## Required work
Using the material that follows, output exactly the lines from the one containing "banner702.md: [794,411,837,465] ->" through the one containing "Studio: [736,575,790,629] ->", with both ends kept.

## Data in this exercise
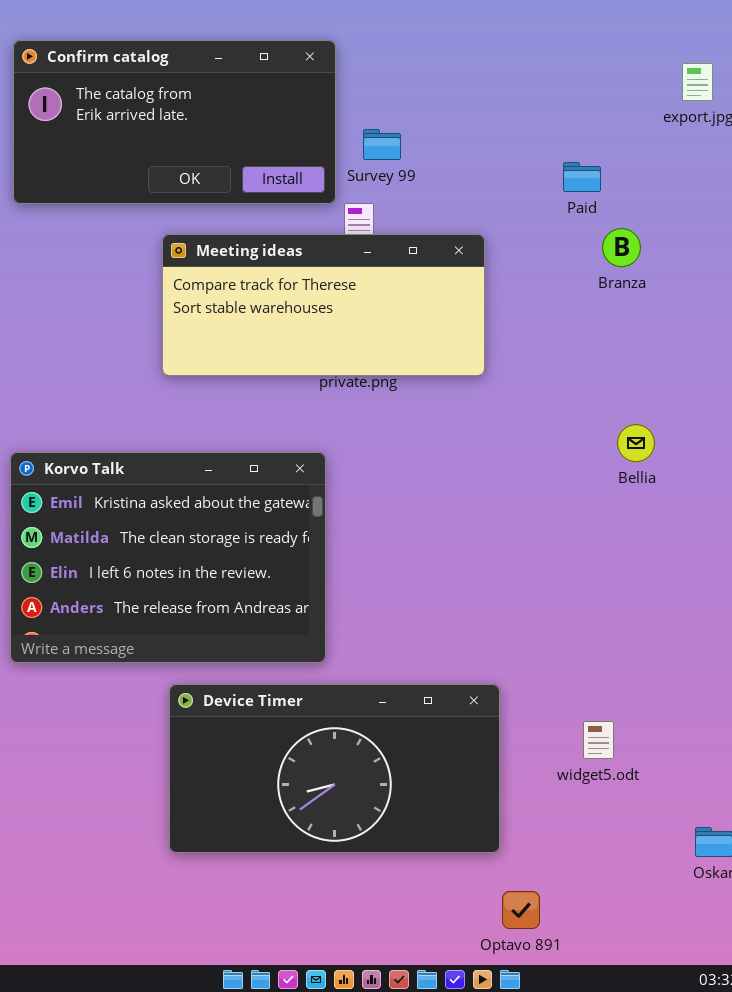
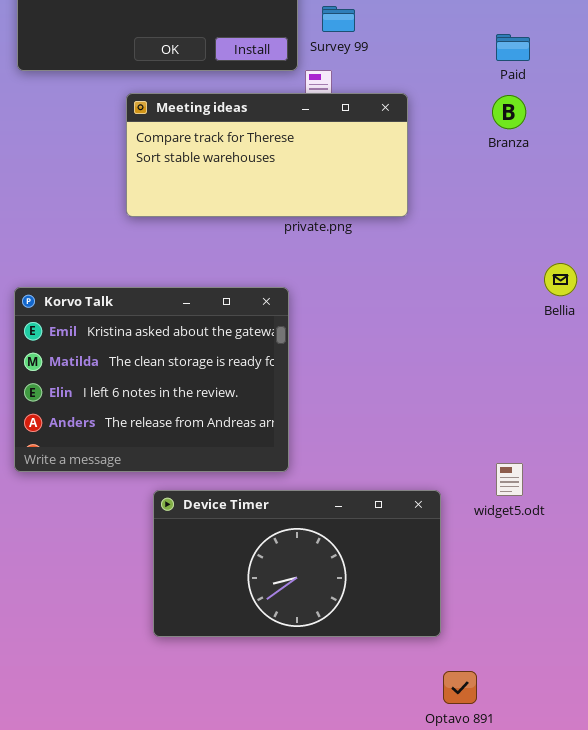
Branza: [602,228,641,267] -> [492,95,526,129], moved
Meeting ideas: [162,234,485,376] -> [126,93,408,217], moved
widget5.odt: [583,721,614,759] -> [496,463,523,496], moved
...
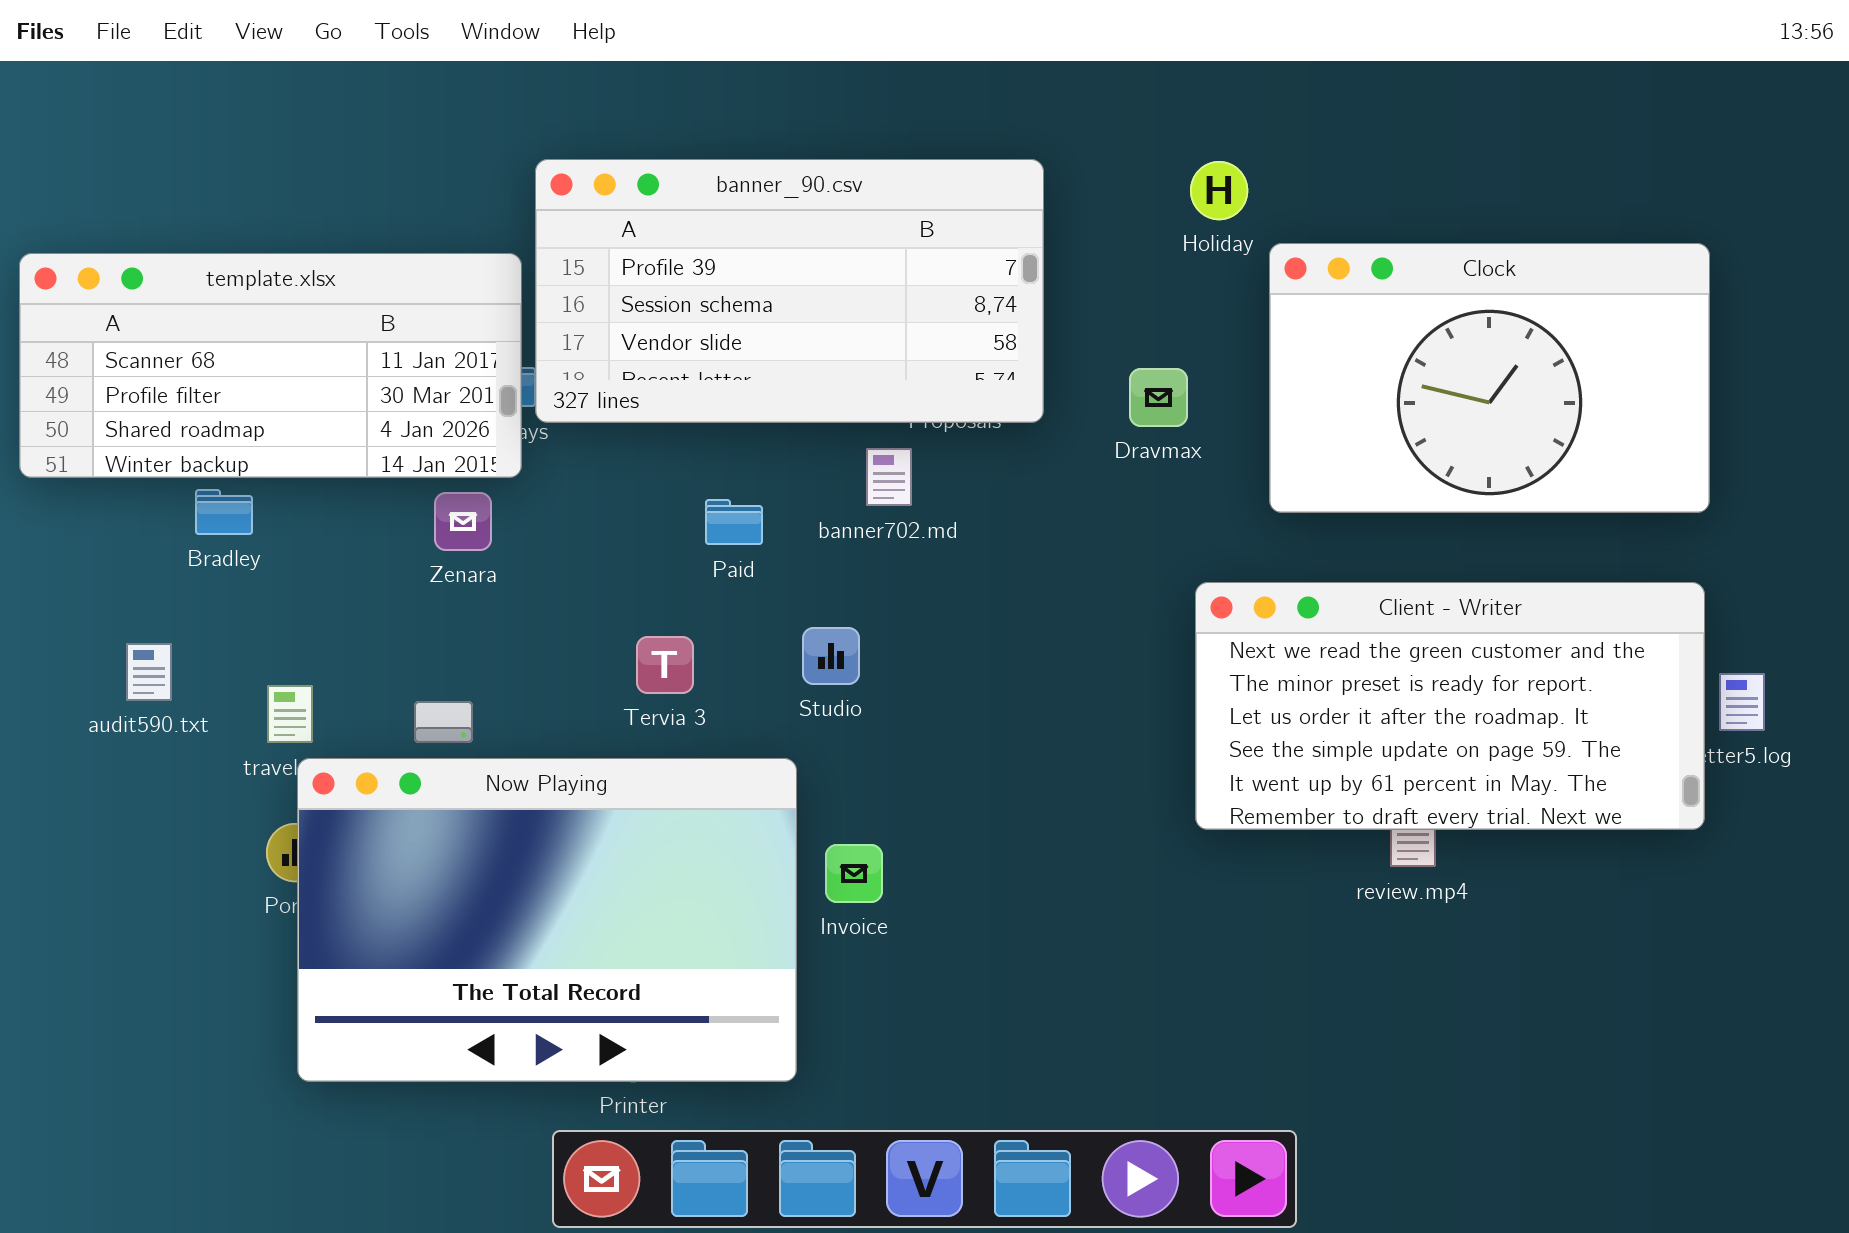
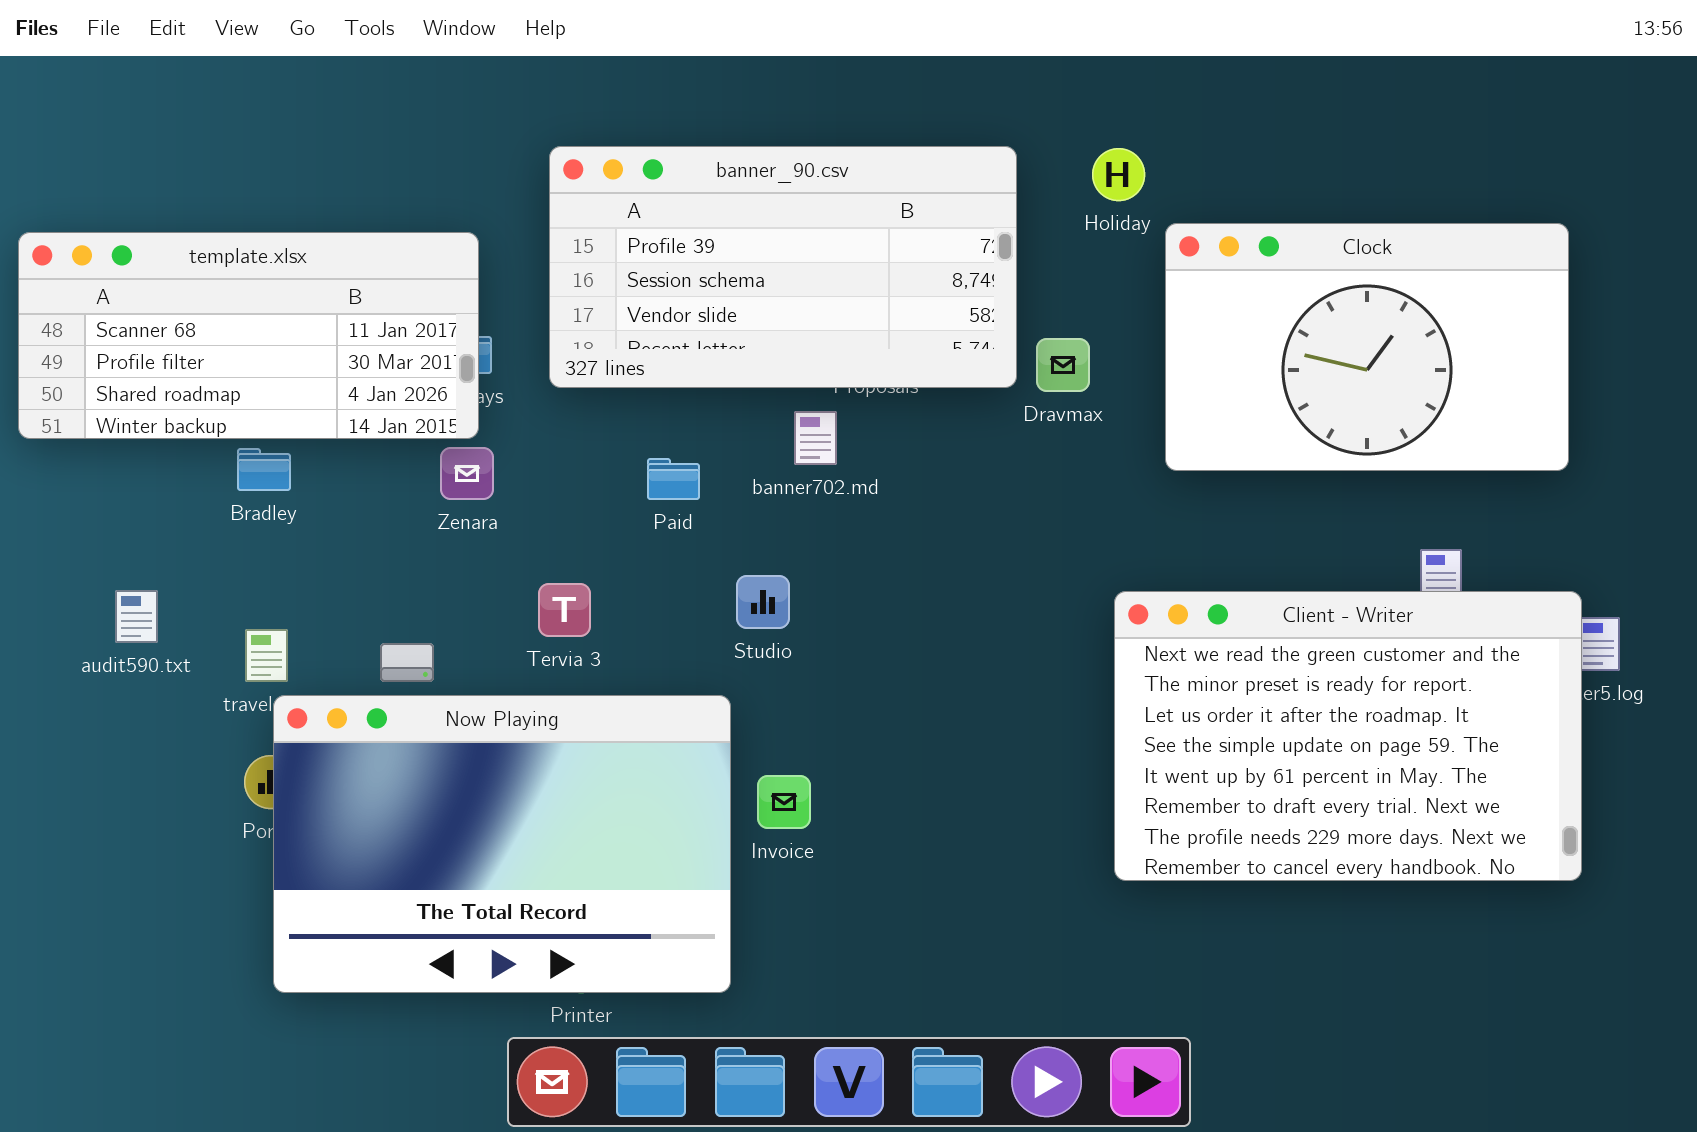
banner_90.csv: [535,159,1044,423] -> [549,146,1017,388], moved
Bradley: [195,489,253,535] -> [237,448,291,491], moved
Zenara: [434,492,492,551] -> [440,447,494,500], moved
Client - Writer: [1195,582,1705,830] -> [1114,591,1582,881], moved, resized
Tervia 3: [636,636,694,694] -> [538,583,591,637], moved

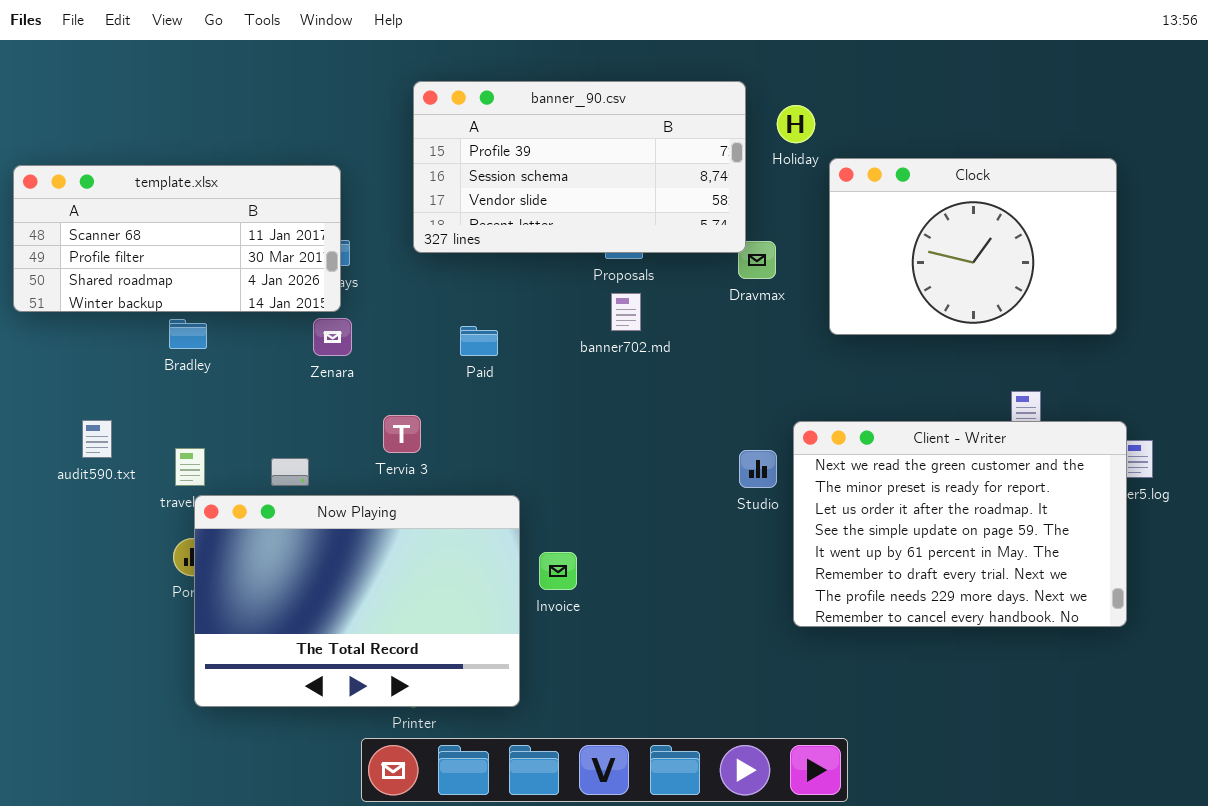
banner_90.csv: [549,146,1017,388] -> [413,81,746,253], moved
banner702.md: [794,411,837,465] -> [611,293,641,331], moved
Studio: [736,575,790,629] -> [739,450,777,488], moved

## Task result
banner702.md: [794,411,837,465] -> [611,293,641,331], moved
Studio: [736,575,790,629] -> [739,450,777,488], moved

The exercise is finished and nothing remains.